[[ Provided data, beginning ]]

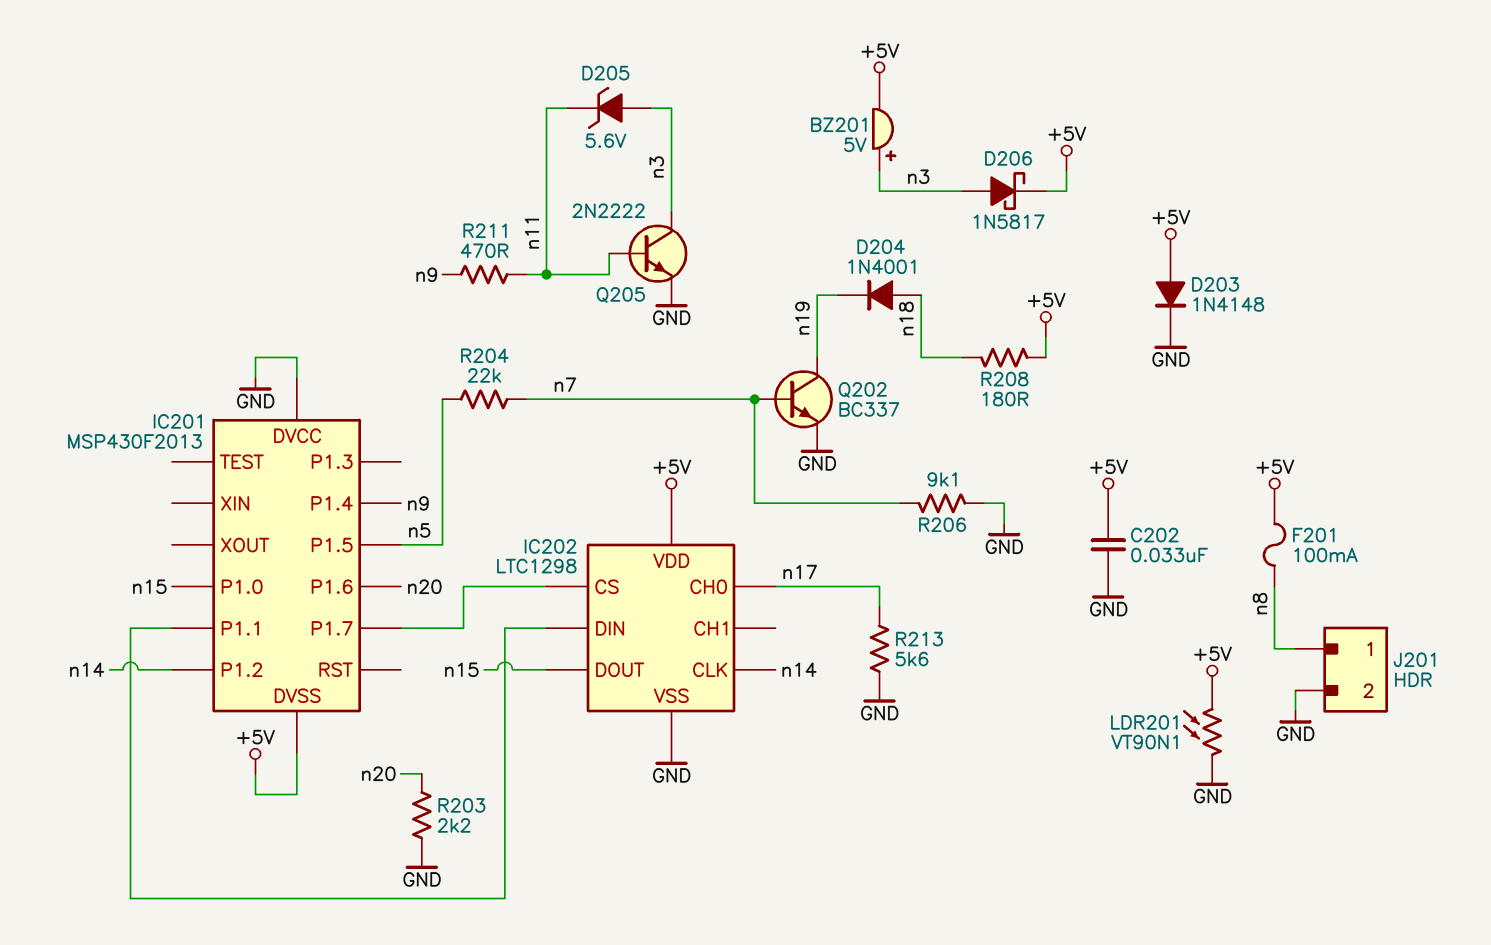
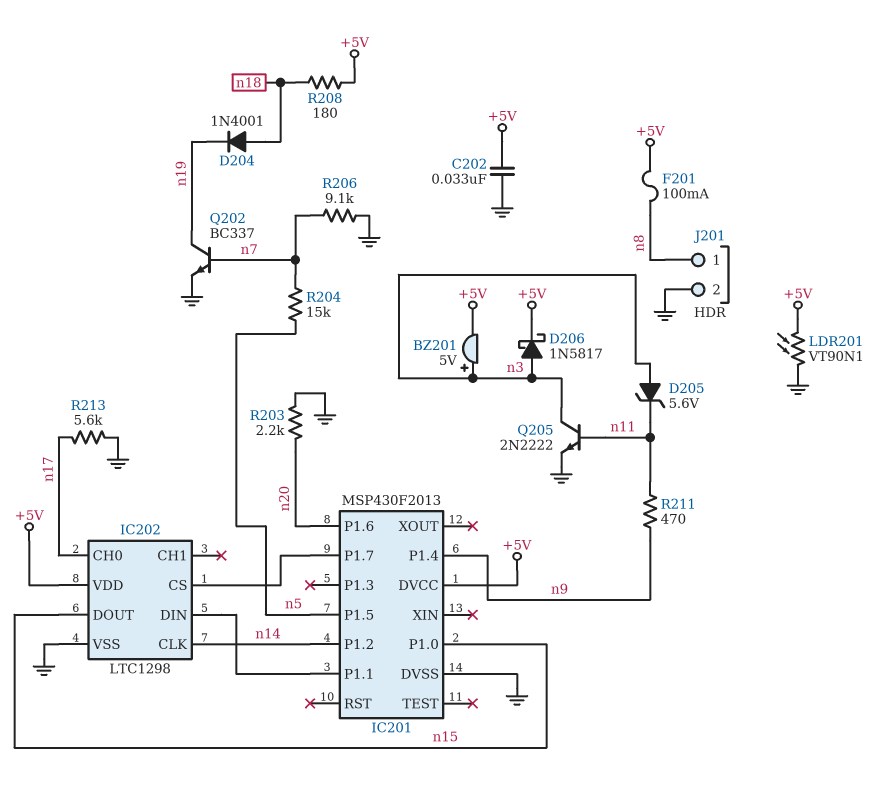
D203: diode 1N4148 (A +5V, K GND) -> none
IC201 pin DVCC: GND -> +5V
IC201 pin DVSS: +5V -> GND
R204: 22k (n5, n7) -> 15k (n5, n7)

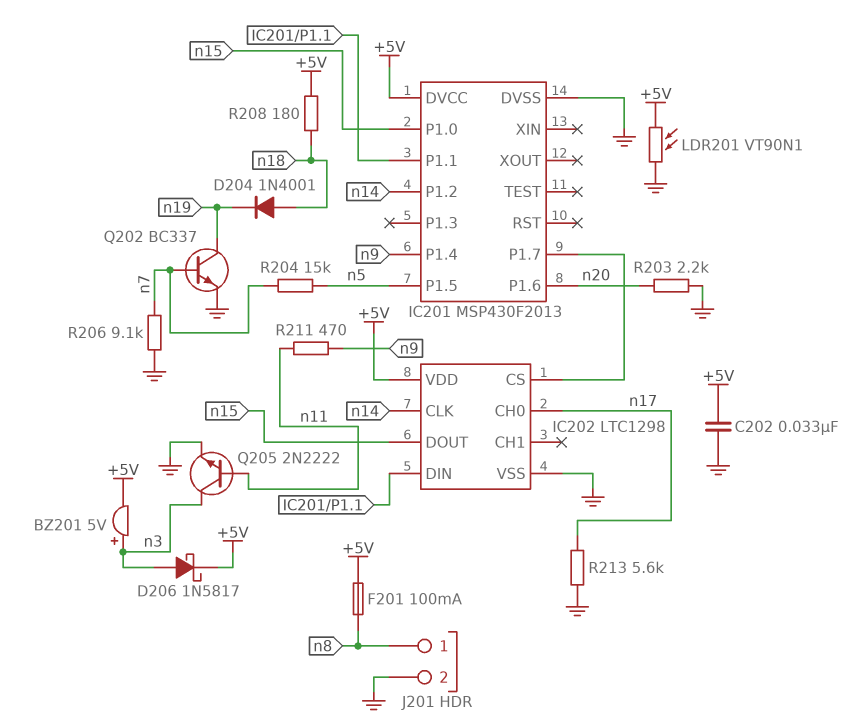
D205: zener 5.6V (A n3, K n11) -> none

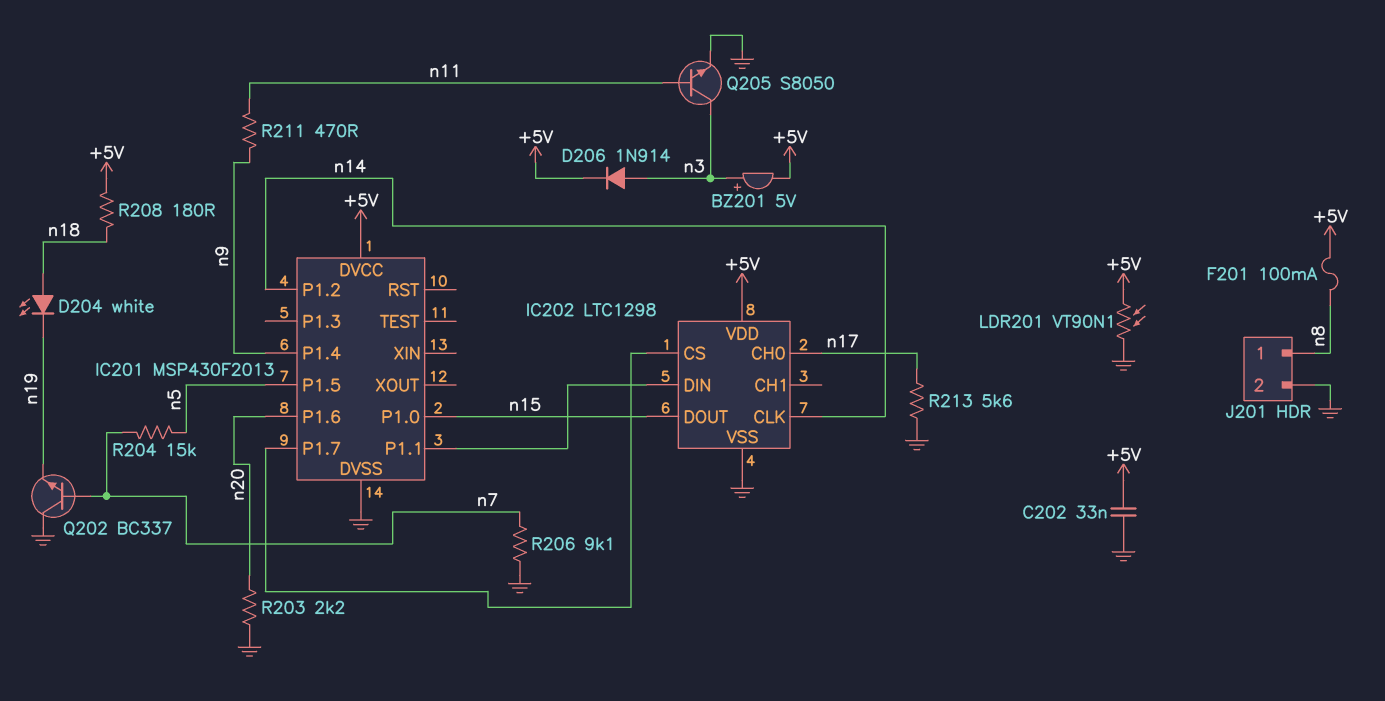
D204: diode 1N4001 (A n18, K n19) -> LED white (A n18, K n19)
D206: schottky 1N5817 (A n3, K +5V) -> diode 1N914 (A n3, K +5V)
Q202: NPN BC337 (B n7, C n19, E GND) -> NPN BC337 (B n7, C GND, E n19)
Q205: NPN 2N2222 (B n11, C n3, E GND) -> NPN S8050 (B n11, C n3, E GND)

[[ Provided data, end ]]

| What you are asked to do |
No pictures should appear; only the lines from the first line of the records through the line with "Q202: NPN BC337", both included, are to be restated word for word.

| Answer to this problem |
D203: diode 1N4148 (A +5V, K GND) -> none
IC201 pin DVCC: GND -> +5V
IC201 pin DVSS: +5V -> GND
R204: 22k (n5, n7) -> 15k (n5, n7)

D205: zener 5.6V (A n3, K n11) -> none

D204: diode 1N4001 (A n18, K n19) -> LED white (A n18, K n19)
D206: schottky 1N5817 (A n3, K +5V) -> diode 1N914 (A n3, K +5V)
Q202: NPN BC337 (B n7, C n19, E GND) -> NPN BC337 (B n7, C GND, E n19)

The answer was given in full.